"""
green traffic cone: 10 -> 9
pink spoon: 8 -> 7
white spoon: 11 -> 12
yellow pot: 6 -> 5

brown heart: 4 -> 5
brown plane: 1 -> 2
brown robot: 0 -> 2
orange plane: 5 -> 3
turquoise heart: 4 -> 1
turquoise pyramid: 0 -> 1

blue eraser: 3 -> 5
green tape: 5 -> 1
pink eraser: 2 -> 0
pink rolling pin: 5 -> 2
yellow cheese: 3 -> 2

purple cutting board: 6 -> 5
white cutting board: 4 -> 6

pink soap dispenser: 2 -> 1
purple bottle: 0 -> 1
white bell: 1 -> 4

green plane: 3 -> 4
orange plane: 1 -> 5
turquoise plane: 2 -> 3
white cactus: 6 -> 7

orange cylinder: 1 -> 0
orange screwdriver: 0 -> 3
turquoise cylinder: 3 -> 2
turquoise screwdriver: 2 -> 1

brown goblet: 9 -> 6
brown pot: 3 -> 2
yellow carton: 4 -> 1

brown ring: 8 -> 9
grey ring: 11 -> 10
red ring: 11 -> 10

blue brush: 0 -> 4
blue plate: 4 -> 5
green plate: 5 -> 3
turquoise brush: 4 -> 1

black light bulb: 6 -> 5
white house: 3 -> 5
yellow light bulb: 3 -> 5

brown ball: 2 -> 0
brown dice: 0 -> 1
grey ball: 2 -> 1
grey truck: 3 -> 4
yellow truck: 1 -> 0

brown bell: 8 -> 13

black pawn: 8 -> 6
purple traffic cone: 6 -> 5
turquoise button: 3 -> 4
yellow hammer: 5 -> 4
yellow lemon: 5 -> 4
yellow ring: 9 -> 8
"""
--- EXERCISE ---
Nothing but the lines from the one containing "purple bottle: 0 -> 1" through the end of the material should appear; please return them exactly.

--- YOUR RESPONSE ---
purple bottle: 0 -> 1
white bell: 1 -> 4

green plane: 3 -> 4
orange plane: 1 -> 5
turquoise plane: 2 -> 3
white cactus: 6 -> 7

orange cylinder: 1 -> 0
orange screwdriver: 0 -> 3
turquoise cylinder: 3 -> 2
turquoise screwdriver: 2 -> 1

brown goblet: 9 -> 6
brown pot: 3 -> 2
yellow carton: 4 -> 1

brown ring: 8 -> 9
grey ring: 11 -> 10
red ring: 11 -> 10

blue brush: 0 -> 4
blue plate: 4 -> 5
green plate: 5 -> 3
turquoise brush: 4 -> 1

black light bulb: 6 -> 5
white house: 3 -> 5
yellow light bulb: 3 -> 5

brown ball: 2 -> 0
brown dice: 0 -> 1
grey ball: 2 -> 1
grey truck: 3 -> 4
yellow truck: 1 -> 0

brown bell: 8 -> 13

black pawn: 8 -> 6
purple traffic cone: 6 -> 5
turquoise button: 3 -> 4
yellow hammer: 5 -> 4
yellow lemon: 5 -> 4
yellow ring: 9 -> 8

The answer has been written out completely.